◆ **INSTRUCTIONS TO FOLLOW**: Go through the data and copy every line exactly, but not the images.

BEGIN EXERCISE MATERIAL

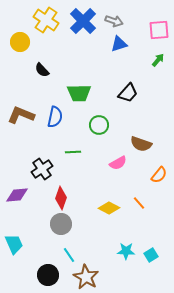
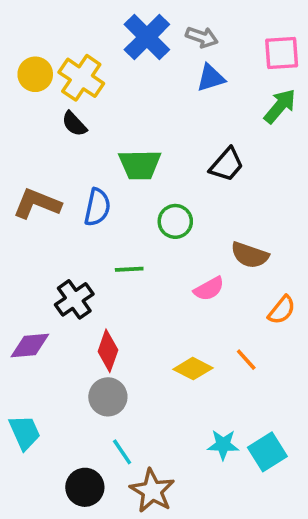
yellow cross: (46, 20) -> (81, 78), moved
green arrow: (158, 60) -> (280, 106), size x1.5
cyan square: (151, 255) -> (267, 452), size x1.5

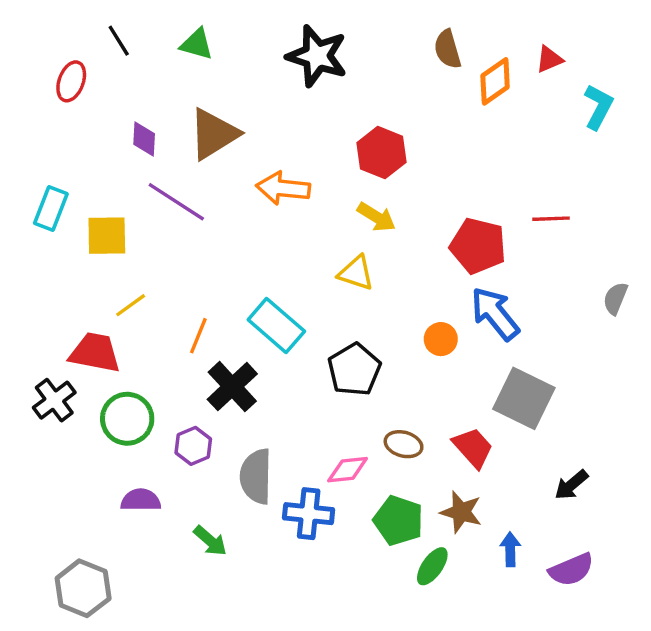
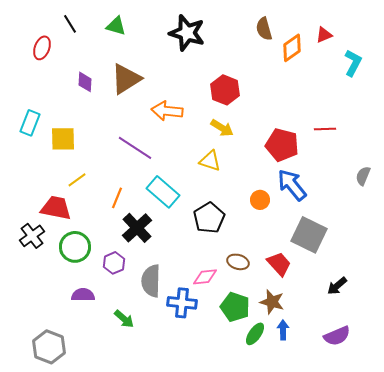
purple line: (176, 202) -> (135, 148), moved
blue arrow: (510, 549) -> (283, 330), moved

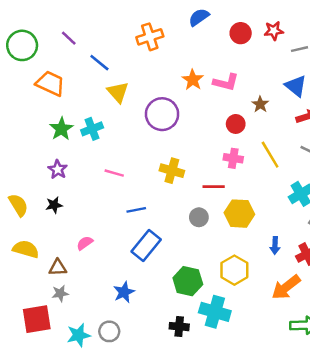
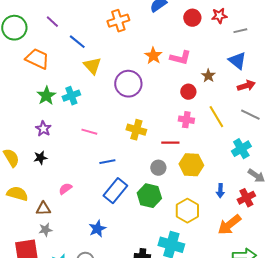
green hexagon: (188, 281) -> (149, 196), moved

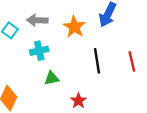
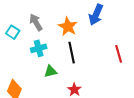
gray arrow: (37, 20) -> (36, 22), turned 60
black line: (97, 61) -> (72, 53), moved

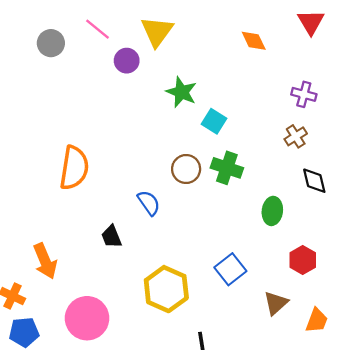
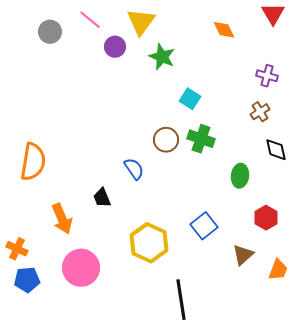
green star: (181, 92) -> (162, 57), moved
orange semicircle: (74, 168) -> (33, 162), moved
orange arrow: (45, 261) -> (62, 219), moved

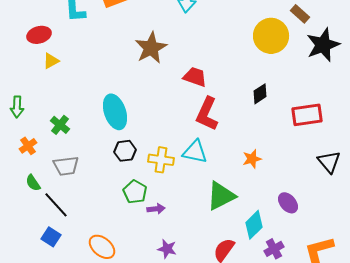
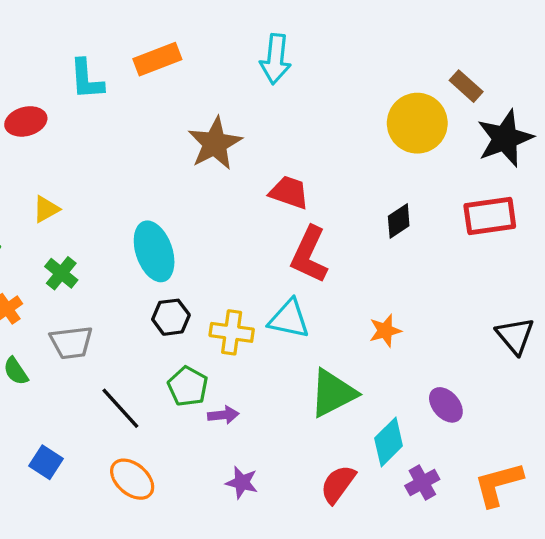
yellow triangle: (51, 61) -> (46, 209), moved
red rectangle: (307, 115) -> (490, 216), moved
black line: (56, 205) -> (120, 408), moved

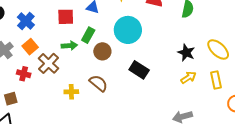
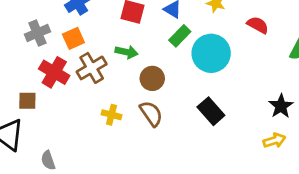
green rectangle: (88, 35) -> (180, 36), moved
brown circle: (102, 51) -> (152, 78), moved
red cross: (24, 74) -> (54, 72), size x1.5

END EXERCISE MATERIAL

◆ **REPLY**:
yellow cross: (46, 20) -> (81, 78), moved
green arrow: (158, 60) -> (280, 106), size x1.5
cyan square: (151, 255) -> (267, 452), size x1.5

purple line: (176, 202) -> (135, 148), moved
blue arrow: (510, 549) -> (283, 330), moved

green hexagon: (188, 281) -> (149, 196), moved

gray arrow: (37, 20) -> (36, 22), turned 60
black line: (97, 61) -> (72, 53), moved

green star: (181, 92) -> (162, 57), moved
orange semicircle: (74, 168) -> (33, 162), moved
orange arrow: (45, 261) -> (62, 219), moved

yellow triangle: (51, 61) -> (46, 209), moved
red rectangle: (307, 115) -> (490, 216), moved
black line: (56, 205) -> (120, 408), moved

green rectangle: (88, 35) -> (180, 36), moved
brown circle: (102, 51) -> (152, 78), moved
red cross: (24, 74) -> (54, 72), size x1.5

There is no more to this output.